Retype every line of the records below character for character, leaving out the pictures.

***

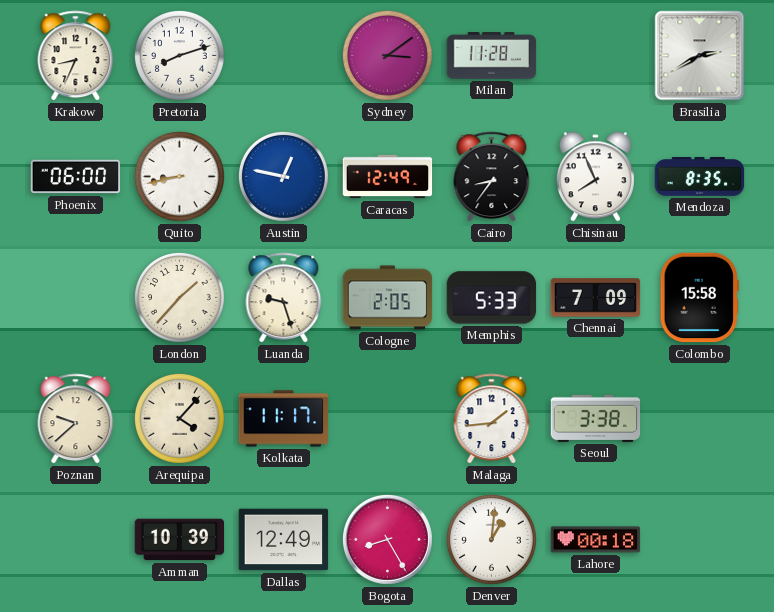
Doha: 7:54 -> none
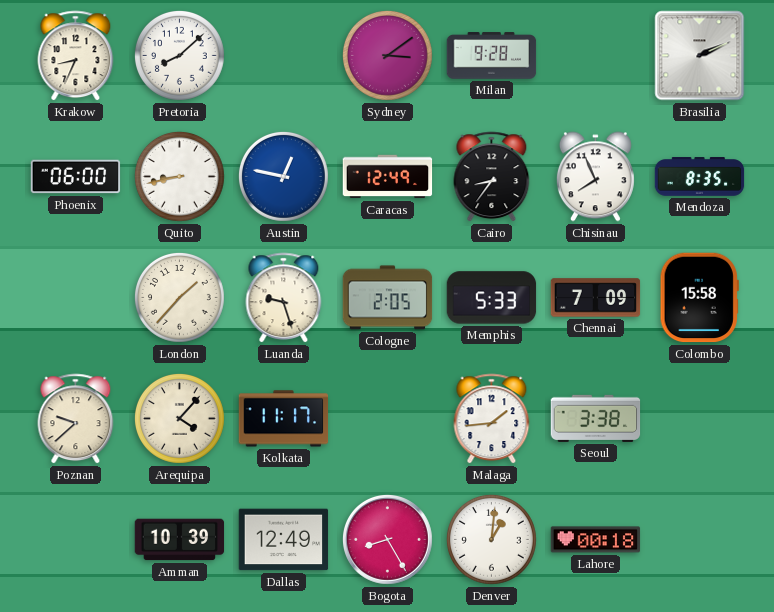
Pretoria: 8:12 -> 8:08
Milan: 11:28 -> 9:28
Brasilia: 2:40 -> 2:11
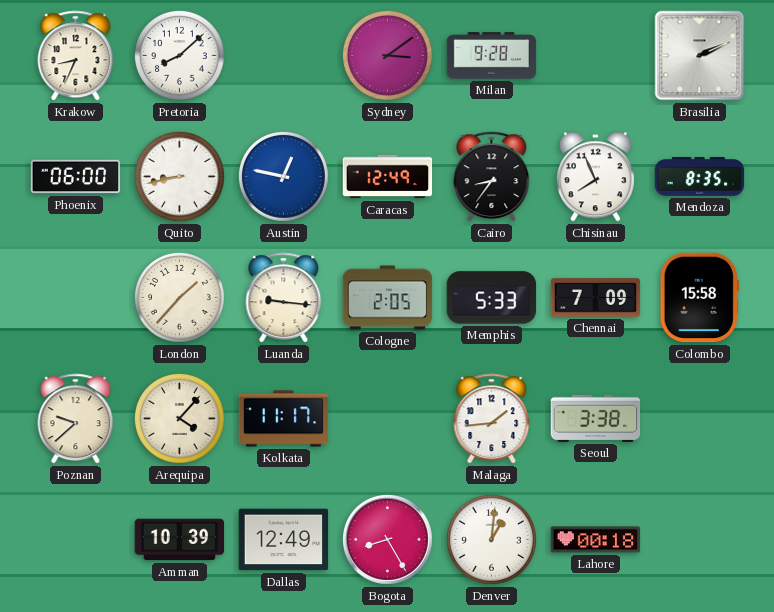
Luanda: 9:27 -> 9:16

***

> [Exercise response]:
Doha: 7:54 -> none
Pretoria: 8:12 -> 8:08
Milan: 11:28 -> 9:28
Brasilia: 2:40 -> 2:11
Luanda: 9:27 -> 9:16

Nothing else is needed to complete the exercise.